Objectif = Transformez en liste JSON de chaînes les lignes des enregistrements, depuis le début jusqu'à la ligne contenant « Question: From the image's perspective, would » incluse, à raison d'une chaîne par ligne et sans les lignes vides.

Lignes de données =
((

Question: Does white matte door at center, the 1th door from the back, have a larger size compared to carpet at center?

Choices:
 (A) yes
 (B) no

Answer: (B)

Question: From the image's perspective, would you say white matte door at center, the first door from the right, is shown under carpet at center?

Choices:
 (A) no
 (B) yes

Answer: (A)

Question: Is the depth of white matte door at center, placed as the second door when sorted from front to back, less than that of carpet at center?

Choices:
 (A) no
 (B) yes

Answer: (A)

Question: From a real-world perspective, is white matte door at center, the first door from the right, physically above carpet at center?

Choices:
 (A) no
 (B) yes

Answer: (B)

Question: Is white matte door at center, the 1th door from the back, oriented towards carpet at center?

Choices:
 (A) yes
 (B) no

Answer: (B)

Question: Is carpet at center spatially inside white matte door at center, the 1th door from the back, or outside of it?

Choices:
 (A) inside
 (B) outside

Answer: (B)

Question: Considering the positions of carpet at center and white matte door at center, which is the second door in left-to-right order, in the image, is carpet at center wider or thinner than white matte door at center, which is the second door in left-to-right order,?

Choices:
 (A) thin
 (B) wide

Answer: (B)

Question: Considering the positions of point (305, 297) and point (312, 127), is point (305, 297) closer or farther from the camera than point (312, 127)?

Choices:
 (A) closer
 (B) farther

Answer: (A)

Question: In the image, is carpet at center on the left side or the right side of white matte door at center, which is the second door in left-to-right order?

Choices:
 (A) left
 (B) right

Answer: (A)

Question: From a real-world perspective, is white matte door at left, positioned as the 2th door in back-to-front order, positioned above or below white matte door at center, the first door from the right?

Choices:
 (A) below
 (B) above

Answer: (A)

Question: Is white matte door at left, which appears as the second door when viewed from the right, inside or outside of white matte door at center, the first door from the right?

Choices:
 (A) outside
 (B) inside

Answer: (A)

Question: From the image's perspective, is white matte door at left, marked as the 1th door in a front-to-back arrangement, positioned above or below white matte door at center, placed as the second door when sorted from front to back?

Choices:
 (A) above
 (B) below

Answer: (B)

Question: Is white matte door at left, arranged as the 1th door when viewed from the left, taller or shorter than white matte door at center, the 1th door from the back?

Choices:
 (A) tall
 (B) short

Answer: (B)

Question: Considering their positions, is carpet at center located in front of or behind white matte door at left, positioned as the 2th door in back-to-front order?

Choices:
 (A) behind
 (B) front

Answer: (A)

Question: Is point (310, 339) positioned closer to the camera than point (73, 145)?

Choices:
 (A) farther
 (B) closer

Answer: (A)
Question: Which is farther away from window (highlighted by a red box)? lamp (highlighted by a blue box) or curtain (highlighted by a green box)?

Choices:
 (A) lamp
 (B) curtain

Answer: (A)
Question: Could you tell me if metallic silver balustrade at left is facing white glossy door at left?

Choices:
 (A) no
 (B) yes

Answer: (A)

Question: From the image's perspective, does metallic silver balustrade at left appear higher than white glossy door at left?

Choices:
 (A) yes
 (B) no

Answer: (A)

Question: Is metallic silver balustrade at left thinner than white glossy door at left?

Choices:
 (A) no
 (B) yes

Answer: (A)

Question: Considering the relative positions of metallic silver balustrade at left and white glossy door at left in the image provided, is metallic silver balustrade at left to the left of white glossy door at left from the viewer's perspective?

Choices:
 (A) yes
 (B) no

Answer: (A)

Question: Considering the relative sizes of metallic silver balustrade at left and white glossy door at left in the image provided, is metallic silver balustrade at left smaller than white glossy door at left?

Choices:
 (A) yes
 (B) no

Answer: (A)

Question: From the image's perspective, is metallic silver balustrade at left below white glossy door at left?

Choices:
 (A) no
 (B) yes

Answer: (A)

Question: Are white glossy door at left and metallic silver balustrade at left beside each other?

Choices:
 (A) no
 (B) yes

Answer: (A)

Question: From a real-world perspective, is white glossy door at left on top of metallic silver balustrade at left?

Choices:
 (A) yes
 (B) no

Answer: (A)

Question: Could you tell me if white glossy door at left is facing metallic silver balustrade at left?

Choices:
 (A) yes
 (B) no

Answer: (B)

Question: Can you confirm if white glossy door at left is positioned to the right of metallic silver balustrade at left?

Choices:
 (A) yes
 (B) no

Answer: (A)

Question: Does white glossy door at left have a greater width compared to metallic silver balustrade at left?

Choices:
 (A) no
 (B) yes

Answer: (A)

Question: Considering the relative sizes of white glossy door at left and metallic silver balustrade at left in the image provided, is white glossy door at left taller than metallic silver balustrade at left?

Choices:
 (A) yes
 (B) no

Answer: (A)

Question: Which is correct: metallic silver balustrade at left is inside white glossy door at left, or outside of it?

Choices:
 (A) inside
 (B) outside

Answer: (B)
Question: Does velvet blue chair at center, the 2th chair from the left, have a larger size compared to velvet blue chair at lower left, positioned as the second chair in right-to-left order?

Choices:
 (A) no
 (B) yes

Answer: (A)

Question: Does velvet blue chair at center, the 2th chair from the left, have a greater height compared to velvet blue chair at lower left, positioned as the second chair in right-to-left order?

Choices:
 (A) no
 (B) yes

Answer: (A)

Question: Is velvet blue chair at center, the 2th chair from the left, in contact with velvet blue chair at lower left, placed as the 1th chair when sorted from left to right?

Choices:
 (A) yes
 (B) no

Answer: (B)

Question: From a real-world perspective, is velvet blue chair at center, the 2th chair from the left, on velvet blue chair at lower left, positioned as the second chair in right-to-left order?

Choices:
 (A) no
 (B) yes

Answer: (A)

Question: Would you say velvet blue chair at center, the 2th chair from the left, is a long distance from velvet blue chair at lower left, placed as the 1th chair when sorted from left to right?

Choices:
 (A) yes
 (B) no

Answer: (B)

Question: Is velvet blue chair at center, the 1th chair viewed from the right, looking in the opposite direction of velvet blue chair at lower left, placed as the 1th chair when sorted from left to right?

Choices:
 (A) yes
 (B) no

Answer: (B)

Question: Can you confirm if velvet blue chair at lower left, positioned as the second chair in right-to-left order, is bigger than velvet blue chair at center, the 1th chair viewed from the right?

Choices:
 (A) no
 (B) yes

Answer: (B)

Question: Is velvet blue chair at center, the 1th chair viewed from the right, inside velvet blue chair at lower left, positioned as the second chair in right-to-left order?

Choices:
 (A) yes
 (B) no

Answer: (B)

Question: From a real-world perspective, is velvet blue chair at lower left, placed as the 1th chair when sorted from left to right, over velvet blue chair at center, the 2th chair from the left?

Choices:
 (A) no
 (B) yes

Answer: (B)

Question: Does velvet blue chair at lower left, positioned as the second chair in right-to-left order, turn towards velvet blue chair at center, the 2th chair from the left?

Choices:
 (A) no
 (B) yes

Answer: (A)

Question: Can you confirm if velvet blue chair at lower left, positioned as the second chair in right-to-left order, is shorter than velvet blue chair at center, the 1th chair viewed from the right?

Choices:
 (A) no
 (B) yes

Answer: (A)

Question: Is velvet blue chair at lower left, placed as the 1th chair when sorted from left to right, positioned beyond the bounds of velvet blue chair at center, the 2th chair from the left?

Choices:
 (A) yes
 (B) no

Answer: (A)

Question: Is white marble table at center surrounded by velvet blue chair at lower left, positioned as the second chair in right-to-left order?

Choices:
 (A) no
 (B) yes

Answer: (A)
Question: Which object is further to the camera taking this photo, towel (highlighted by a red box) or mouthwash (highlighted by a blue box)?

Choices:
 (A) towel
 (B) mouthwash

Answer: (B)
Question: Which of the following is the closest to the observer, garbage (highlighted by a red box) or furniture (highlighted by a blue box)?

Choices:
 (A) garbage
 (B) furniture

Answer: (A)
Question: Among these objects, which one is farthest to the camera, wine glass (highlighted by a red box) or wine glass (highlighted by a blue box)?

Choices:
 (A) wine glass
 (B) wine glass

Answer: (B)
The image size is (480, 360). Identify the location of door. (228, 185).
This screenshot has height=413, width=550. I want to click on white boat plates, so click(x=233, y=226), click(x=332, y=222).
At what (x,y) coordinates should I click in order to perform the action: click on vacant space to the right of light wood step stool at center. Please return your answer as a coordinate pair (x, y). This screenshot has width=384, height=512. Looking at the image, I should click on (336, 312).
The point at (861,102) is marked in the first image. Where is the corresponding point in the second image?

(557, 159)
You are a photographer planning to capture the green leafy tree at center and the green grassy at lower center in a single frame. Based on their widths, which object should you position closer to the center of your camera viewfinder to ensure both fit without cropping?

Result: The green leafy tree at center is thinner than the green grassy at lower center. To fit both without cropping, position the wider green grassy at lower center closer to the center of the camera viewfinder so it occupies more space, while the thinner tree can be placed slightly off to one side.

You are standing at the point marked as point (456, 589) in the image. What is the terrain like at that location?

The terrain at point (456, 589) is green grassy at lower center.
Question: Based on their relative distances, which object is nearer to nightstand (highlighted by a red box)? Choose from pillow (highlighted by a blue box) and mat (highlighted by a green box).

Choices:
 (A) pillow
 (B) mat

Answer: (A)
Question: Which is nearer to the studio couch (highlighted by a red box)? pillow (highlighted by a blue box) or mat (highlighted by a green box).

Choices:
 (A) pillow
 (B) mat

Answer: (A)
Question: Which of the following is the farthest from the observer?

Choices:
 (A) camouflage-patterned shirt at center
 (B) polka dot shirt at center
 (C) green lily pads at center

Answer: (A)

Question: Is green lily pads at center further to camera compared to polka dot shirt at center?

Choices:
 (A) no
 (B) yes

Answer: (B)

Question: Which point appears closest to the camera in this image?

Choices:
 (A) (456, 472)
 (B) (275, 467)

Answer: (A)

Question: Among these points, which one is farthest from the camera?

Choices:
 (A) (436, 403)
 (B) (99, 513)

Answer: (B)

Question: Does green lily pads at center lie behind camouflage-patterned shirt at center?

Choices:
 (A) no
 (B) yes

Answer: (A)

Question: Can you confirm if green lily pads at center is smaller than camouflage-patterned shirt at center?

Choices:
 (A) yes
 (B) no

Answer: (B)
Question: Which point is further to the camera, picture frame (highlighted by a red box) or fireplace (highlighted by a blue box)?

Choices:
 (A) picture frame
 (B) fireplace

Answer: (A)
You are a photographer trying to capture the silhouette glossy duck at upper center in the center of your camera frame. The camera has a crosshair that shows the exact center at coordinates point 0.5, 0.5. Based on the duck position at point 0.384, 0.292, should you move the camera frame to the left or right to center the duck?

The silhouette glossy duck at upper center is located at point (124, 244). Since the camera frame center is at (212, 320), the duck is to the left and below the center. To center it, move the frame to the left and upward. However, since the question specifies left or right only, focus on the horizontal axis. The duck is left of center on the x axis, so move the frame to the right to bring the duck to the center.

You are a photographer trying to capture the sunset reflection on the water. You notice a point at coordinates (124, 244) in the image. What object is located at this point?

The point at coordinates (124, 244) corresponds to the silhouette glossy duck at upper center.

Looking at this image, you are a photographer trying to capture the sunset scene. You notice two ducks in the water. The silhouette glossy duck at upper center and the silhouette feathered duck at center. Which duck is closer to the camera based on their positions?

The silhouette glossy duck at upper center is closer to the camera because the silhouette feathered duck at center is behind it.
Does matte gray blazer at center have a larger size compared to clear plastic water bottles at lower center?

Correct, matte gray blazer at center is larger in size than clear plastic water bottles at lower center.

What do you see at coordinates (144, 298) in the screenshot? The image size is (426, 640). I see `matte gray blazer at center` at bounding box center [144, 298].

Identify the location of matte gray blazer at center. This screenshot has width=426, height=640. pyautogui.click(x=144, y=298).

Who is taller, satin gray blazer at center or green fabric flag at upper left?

))

Résultat de l'exercice =
[
  "Question: Does white matte door at center, the 1th door from the back, have a larger size compared to carpet at center?",
  "Choices:",
  " (A) yes",
  " (B) no",
  "Answer: (B)",
  "Question: From the image's perspective, would you say white matte door at center, the first door from the right, is shown under carpet at center?"
]